> [PROBLEM REQUIREMENTS] Give back all the entries below. Omit none of them.

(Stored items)

----

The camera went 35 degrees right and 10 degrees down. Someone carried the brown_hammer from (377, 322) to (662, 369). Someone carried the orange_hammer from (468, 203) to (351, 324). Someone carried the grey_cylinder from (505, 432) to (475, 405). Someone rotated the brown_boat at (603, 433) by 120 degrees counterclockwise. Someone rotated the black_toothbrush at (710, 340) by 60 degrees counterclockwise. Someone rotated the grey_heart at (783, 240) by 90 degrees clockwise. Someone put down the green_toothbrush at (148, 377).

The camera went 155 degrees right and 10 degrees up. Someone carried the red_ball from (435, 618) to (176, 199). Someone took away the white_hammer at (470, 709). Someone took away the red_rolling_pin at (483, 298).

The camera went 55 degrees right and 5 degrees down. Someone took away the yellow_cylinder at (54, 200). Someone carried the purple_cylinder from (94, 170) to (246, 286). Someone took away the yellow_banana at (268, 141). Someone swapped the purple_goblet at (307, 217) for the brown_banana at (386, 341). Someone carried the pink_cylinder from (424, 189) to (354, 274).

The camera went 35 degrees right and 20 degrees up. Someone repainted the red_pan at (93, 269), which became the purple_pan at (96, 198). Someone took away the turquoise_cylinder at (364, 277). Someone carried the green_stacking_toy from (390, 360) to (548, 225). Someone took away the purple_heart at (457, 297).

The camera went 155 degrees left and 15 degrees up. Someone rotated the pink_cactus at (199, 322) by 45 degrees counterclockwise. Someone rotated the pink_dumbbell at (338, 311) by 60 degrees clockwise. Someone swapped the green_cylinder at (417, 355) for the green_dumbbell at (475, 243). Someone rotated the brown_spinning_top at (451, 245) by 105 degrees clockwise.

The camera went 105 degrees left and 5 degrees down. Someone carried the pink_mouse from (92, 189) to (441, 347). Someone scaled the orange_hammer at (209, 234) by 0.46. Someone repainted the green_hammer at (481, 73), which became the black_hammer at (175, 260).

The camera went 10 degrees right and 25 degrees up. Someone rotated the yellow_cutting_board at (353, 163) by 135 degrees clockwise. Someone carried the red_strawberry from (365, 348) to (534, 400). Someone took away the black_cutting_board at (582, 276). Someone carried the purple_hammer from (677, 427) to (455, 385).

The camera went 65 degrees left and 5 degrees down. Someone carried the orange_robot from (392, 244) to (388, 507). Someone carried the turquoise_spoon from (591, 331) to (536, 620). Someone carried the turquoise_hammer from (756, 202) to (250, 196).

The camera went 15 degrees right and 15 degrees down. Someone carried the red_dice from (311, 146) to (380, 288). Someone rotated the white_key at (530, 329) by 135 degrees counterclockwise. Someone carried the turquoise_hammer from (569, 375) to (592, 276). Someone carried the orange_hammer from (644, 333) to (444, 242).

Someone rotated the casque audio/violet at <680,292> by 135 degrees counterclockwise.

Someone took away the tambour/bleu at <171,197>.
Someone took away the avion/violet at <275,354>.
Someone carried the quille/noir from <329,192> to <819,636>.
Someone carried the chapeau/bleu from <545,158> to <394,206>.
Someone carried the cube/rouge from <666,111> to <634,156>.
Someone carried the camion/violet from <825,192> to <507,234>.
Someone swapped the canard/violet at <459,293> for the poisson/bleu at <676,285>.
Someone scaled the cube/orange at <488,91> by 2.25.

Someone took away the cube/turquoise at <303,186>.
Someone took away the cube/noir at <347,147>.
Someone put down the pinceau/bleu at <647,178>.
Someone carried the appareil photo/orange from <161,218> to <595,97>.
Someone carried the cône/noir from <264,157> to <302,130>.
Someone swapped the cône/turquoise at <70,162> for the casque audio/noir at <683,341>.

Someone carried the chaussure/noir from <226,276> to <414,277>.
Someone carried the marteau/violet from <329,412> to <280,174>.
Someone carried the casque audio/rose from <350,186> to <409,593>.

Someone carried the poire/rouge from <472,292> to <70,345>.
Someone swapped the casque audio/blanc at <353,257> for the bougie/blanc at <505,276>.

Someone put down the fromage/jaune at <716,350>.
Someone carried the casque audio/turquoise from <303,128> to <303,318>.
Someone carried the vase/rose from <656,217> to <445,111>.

----

> [SOLUTION TO THE EXERCISE]
The camera went 35 degrees right and 10 degrees down. Someone carried the brown_hammer from (377, 322) to (662, 369). Someone carried the orange_hammer from (468, 203) to (351, 324). Someone carried the grey_cylinder from (505, 432) to (475, 405). Someone rotated the brown_boat at (603, 433) by 120 degrees counterclockwise. Someone rotated the black_toothbrush at (710, 340) by 60 degrees counterclockwise. Someone rotated the grey_heart at (783, 240) by 90 degrees clockwise. Someone put down the green_toothbrush at (148, 377).

The camera went 155 degrees right and 10 degrees up. Someone carried the red_ball from (435, 618) to (176, 199). Someone took away the white_hammer at (470, 709). Someone took away the red_rolling_pin at (483, 298).

The camera went 55 degrees right and 5 degrees down. Someone took away the yellow_cylinder at (54, 200). Someone carried the purple_cylinder from (94, 170) to (246, 286). Someone took away the yellow_banana at (268, 141). Someone swapped the purple_goblet at (307, 217) for the brown_banana at (386, 341). Someone carried the pink_cylinder from (424, 189) to (354, 274).

The camera went 35 degrees right and 20 degrees up. Someone repainted the red_pan at (93, 269), which became the purple_pan at (96, 198). Someone took away the turquoise_cylinder at (364, 277). Someone carried the green_stacking_toy from (390, 360) to (548, 225). Someone took away the purple_heart at (457, 297).

The camera went 155 degrees left and 15 degrees up. Someone rotated the pink_cactus at (199, 322) by 45 degrees counterclockwise. Someone rotated the pink_dumbbell at (338, 311) by 60 degrees clockwise. Someone swapped the green_cylinder at (417, 355) for the green_dumbbell at (475, 243). Someone rotated the brown_spinning_top at (451, 245) by 105 degrees clockwise.

The camera went 105 degrees left and 5 degrees down. Someone carried the pink_mouse from (92, 189) to (441, 347). Someone scaled the orange_hammer at (209, 234) by 0.46. Someone repainted the green_hammer at (481, 73), which became the black_hammer at (175, 260).

The camera went 10 degrees right and 25 degrees up. Someone rotated the yellow_cutting_board at (353, 163) by 135 degrees clockwise. Someone carried the red_strawberry from (365, 348) to (534, 400). Someone took away the black_cutting_board at (582, 276). Someone carried the purple_hammer from (677, 427) to (455, 385).

The camera went 65 degrees left and 5 degrees down. Someone carried the orange_robot from (392, 244) to (388, 507). Someone carried the turquoise_spoon from (591, 331) to (536, 620). Someone carried the turquoise_hammer from (756, 202) to (250, 196).

The camera went 15 degrees right and 15 degrees down. Someone carried the red_dice from (311, 146) to (380, 288). Someone rotated the white_key at (530, 329) by 135 degrees counterclockwise. Someone carried the turquoise_hammer from (569, 375) to (592, 276). Someone carried the orange_hammer from (644, 333) to (444, 242).

Someone rotated the casque audio/violet at <680,292> by 135 degrees counterclockwise.

Someone took away the tambour/bleu at <171,197>.
Someone took away the avion/violet at <275,354>.
Someone carried the quille/noir from <329,192> to <819,636>.
Someone carried the chapeau/bleu from <545,158> to <394,206>.
Someone carried the cube/rouge from <666,111> to <634,156>.
Someone carried the camion/violet from <825,192> to <507,234>.
Someone swapped the canard/violet at <459,293> for the poisson/bleu at <676,285>.
Someone scaled the cube/orange at <488,91> by 2.25.

Someone took away the cube/turquoise at <303,186>.
Someone took away the cube/noir at <347,147>.
Someone put down the pinceau/bleu at <647,178>.
Someone carried the appareil photo/orange from <161,218> to <595,97>.
Someone carried the cône/noir from <264,157> to <302,130>.
Someone swapped the cône/turquoise at <70,162> for the casque audio/noir at <683,341>.

Someone carried the chaussure/noir from <226,276> to <414,277>.
Someone carried the marteau/violet from <329,412> to <280,174>.
Someone carried the casque audio/rose from <350,186> to <409,593>.

Someone carried the poire/rouge from <472,292> to <70,345>.
Someone swapped the casque audio/blanc at <353,257> for the bougie/blanc at <505,276>.

Someone put down the fromage/jaune at <716,350>.
Someone carried the casque audio/turquoise from <303,128> to <303,318>.
Someone carried the vase/rose from <656,217> to <445,111>.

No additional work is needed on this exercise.